### Task details
Starting at the line that contains "green apple: 5 -> 3", quote every line through the end of the entries, word for word, skipping the pictures.

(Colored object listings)
[Start of Attachment]

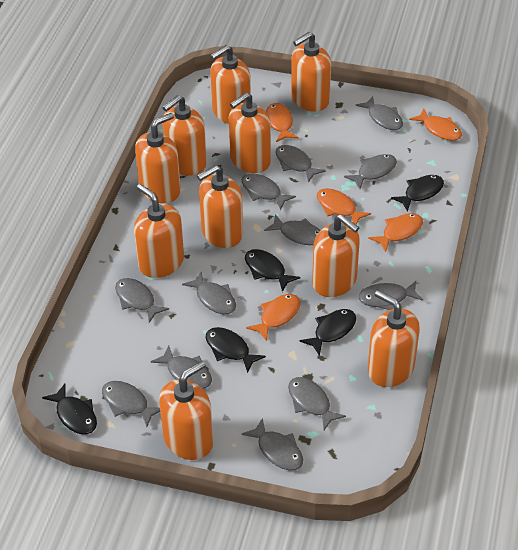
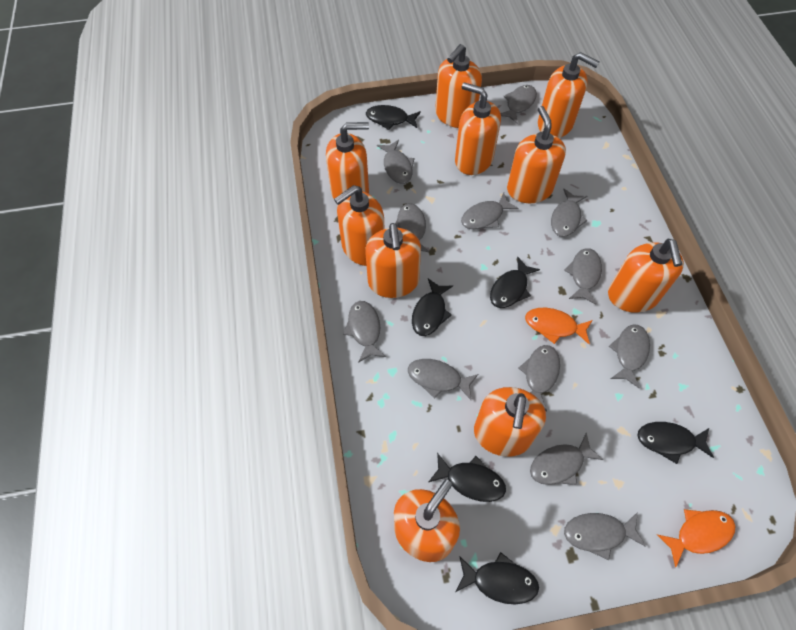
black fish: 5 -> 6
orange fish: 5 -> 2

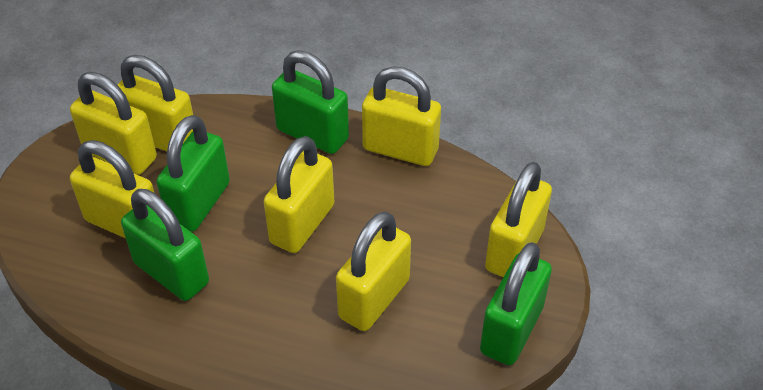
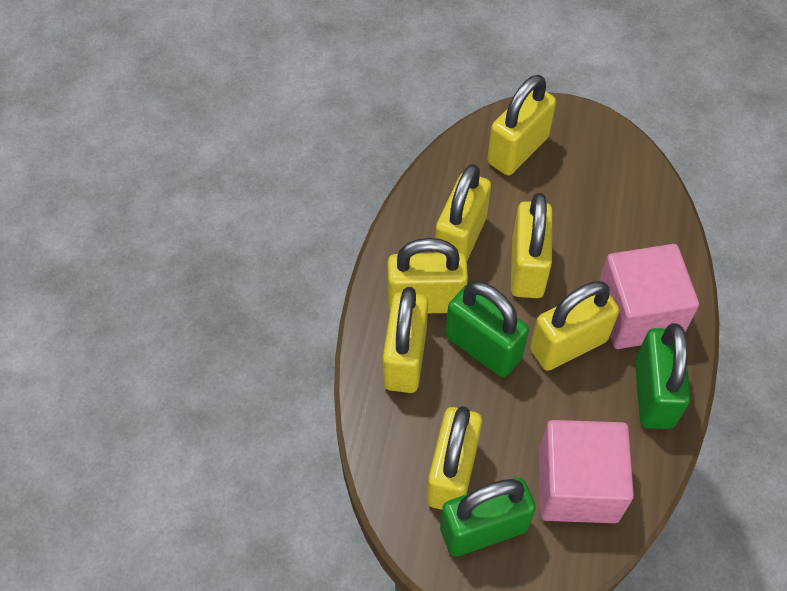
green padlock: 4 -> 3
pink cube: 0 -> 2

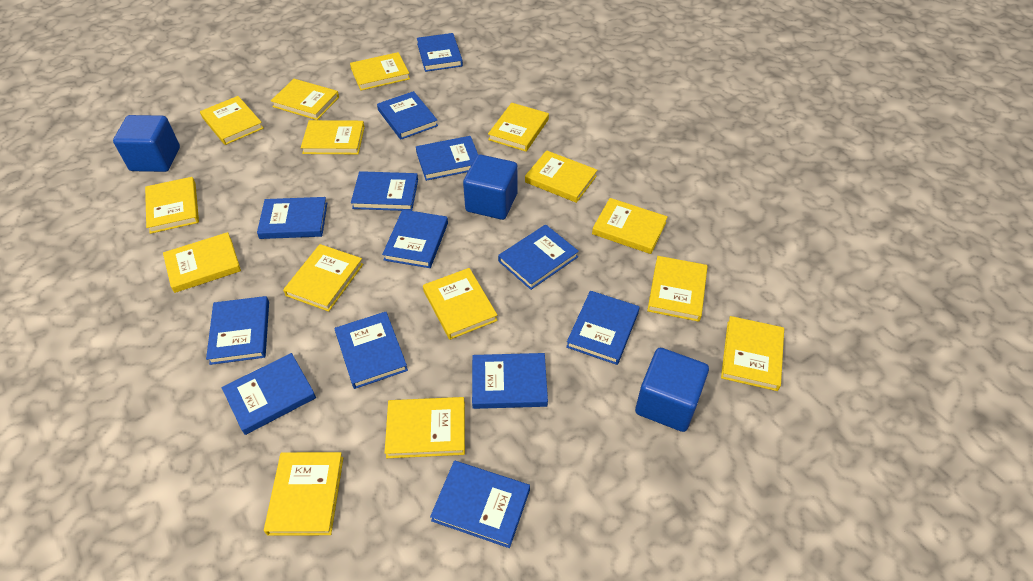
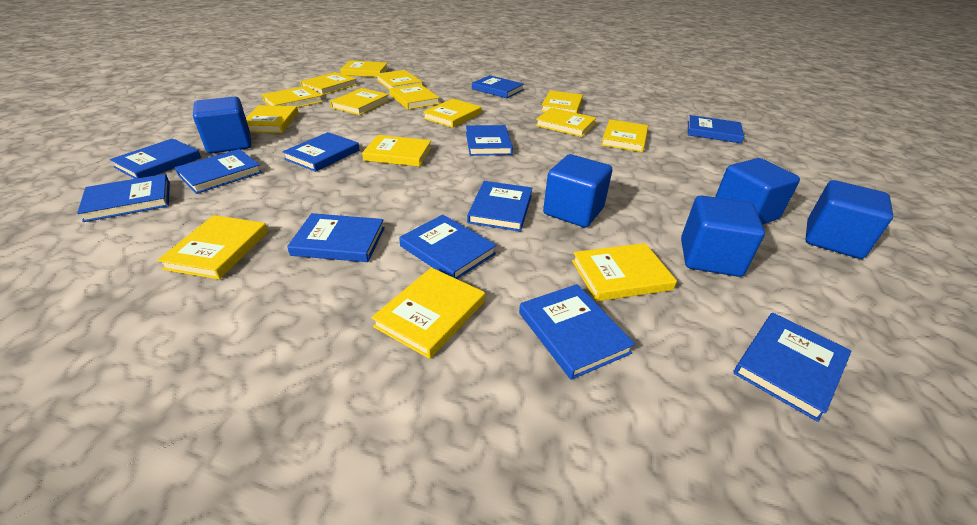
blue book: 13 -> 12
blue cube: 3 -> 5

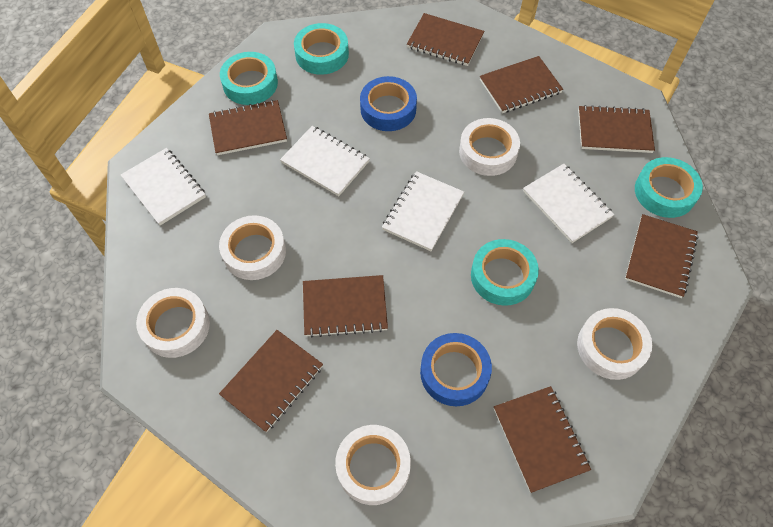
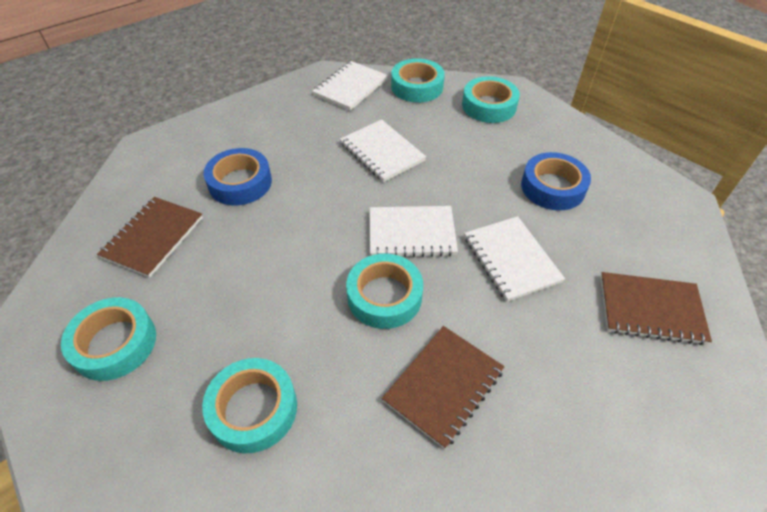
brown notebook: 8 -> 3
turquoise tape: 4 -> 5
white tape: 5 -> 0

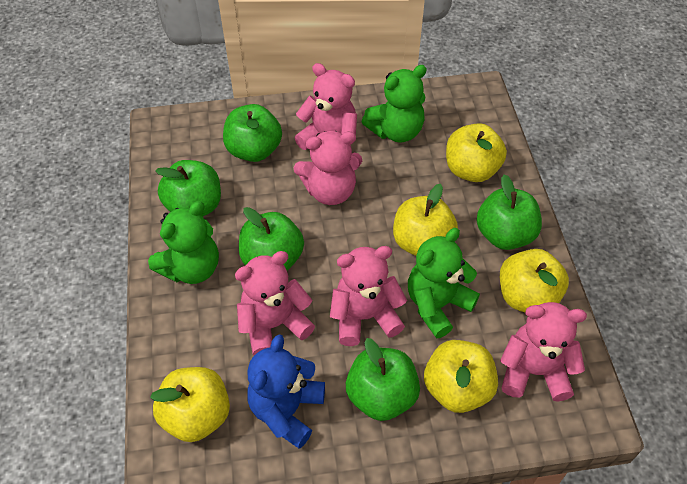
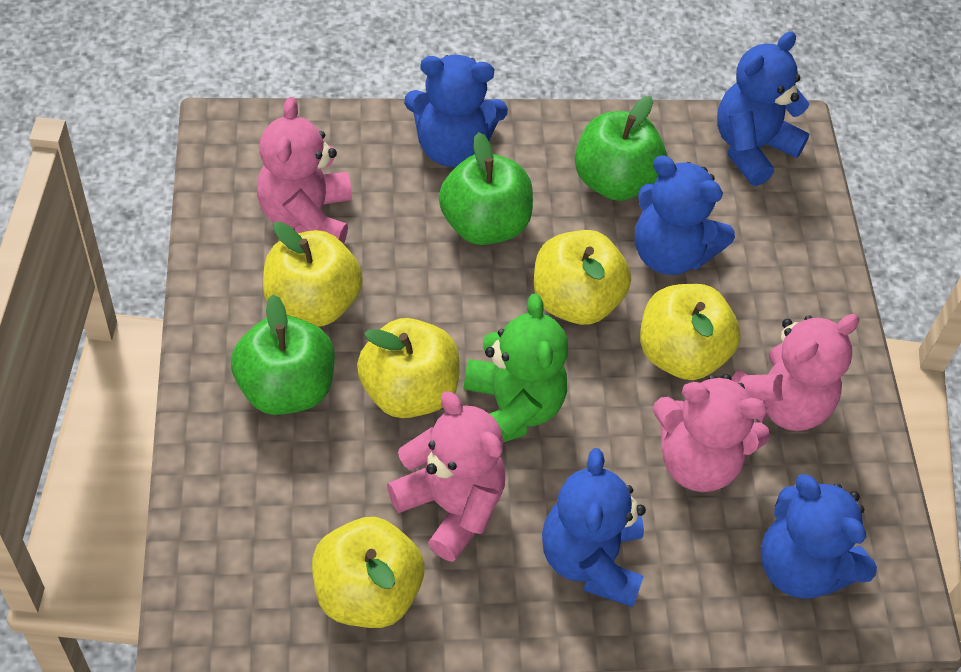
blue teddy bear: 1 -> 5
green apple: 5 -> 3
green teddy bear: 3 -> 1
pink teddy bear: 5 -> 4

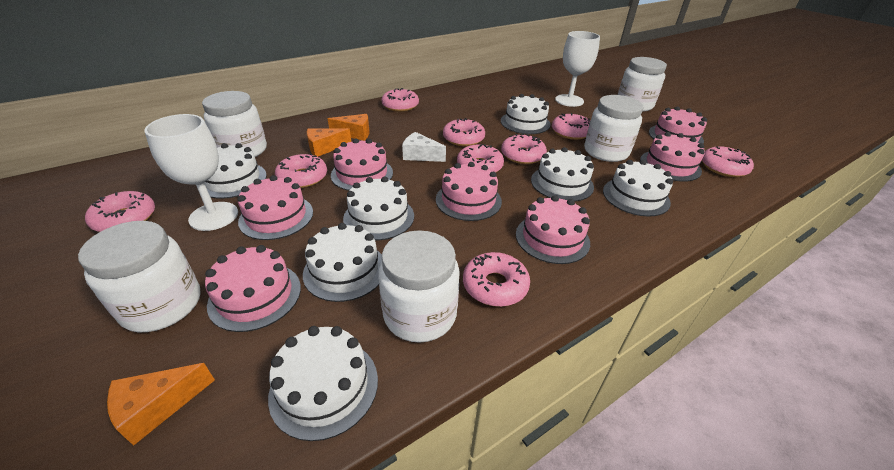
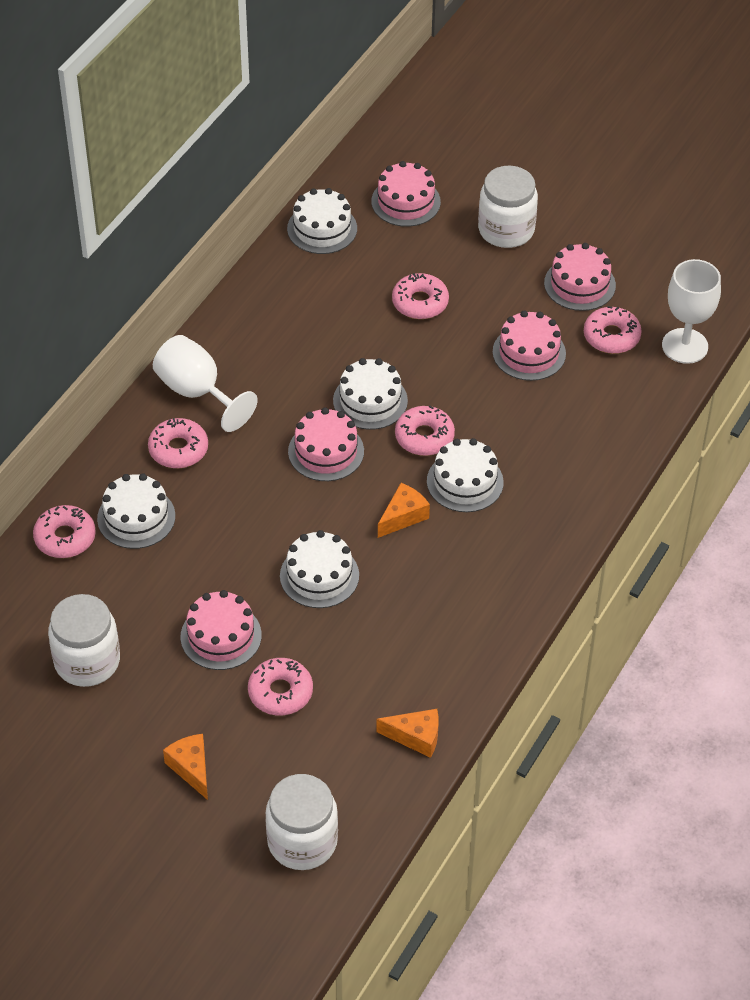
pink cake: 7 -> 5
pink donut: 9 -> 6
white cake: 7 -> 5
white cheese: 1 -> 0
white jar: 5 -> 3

[End of Attachment]

### Response to the exercise
green apple: 5 -> 3
green teddy bear: 3 -> 1
pink teddy bear: 5 -> 4

pink cake: 7 -> 5
pink donut: 9 -> 6
white cake: 7 -> 5
white cheese: 1 -> 0
white jar: 5 -> 3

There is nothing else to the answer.